## [Exercise instructions]
Using the records below, quote only the span that opens with the line containing "move,łódka [szary],[222 137" and closes with the line containing "# camera: 100 degrees right, 15 degrees down", exactly and inclusively.

Dataset records
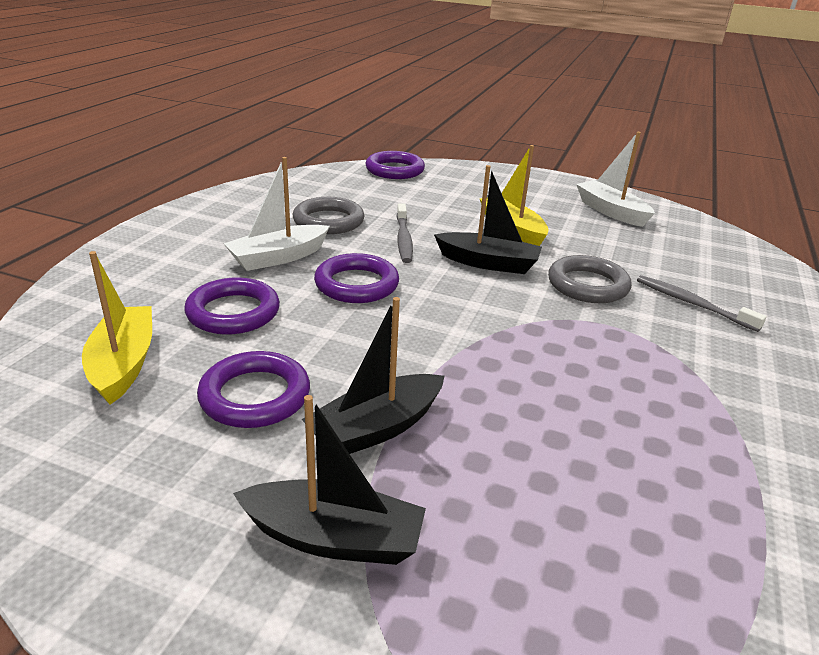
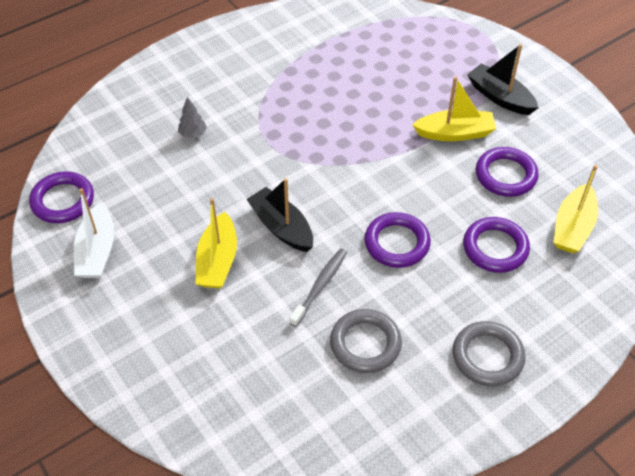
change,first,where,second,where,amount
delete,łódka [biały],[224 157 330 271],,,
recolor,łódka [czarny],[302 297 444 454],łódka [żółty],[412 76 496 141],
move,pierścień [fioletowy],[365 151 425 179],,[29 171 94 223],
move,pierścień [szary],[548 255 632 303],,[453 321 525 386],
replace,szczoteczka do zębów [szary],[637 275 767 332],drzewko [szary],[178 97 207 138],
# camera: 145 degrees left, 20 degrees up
==
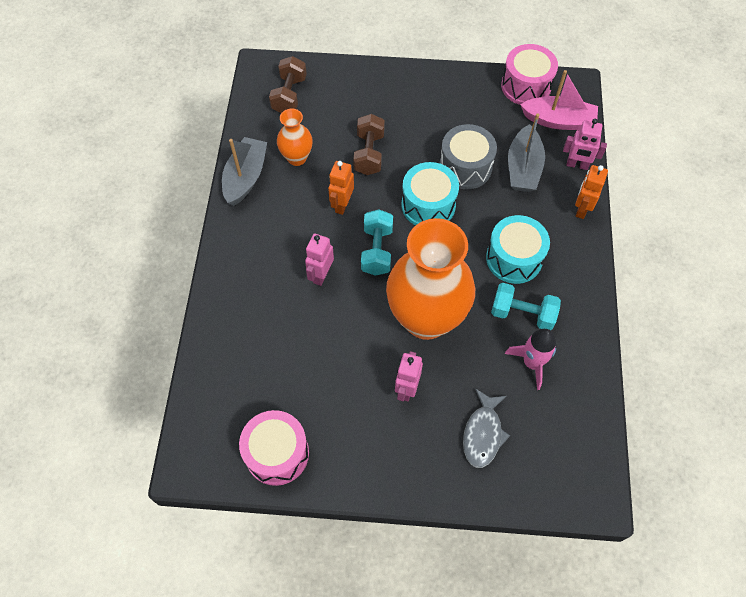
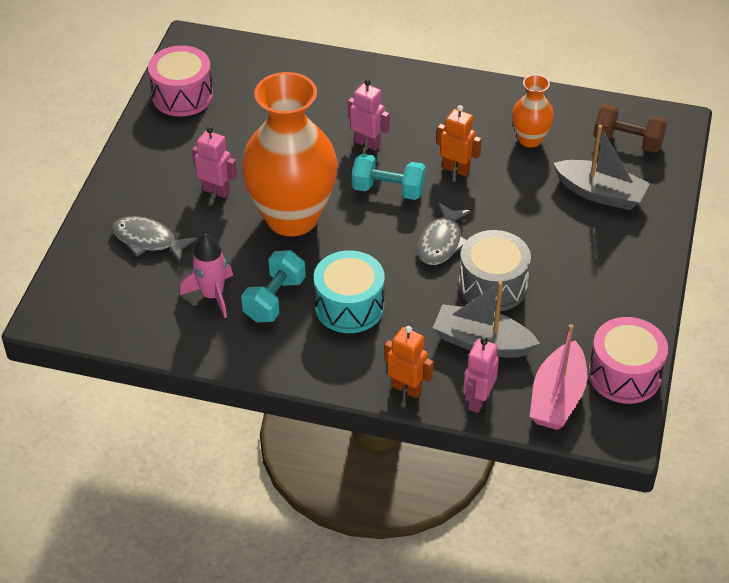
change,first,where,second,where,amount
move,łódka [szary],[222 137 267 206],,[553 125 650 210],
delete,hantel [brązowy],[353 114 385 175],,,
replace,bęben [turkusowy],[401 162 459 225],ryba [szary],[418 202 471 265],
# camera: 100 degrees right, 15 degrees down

## [Reply]
move,łódka [szary],[222 137 267 206],,[553 125 650 210],
delete,hantel [brązowy],[353 114 385 175],,,
replace,bęben [turkusowy],[401 162 459 225],ryba [szary],[418 202 471 265],
# camera: 100 degrees right, 15 degrees down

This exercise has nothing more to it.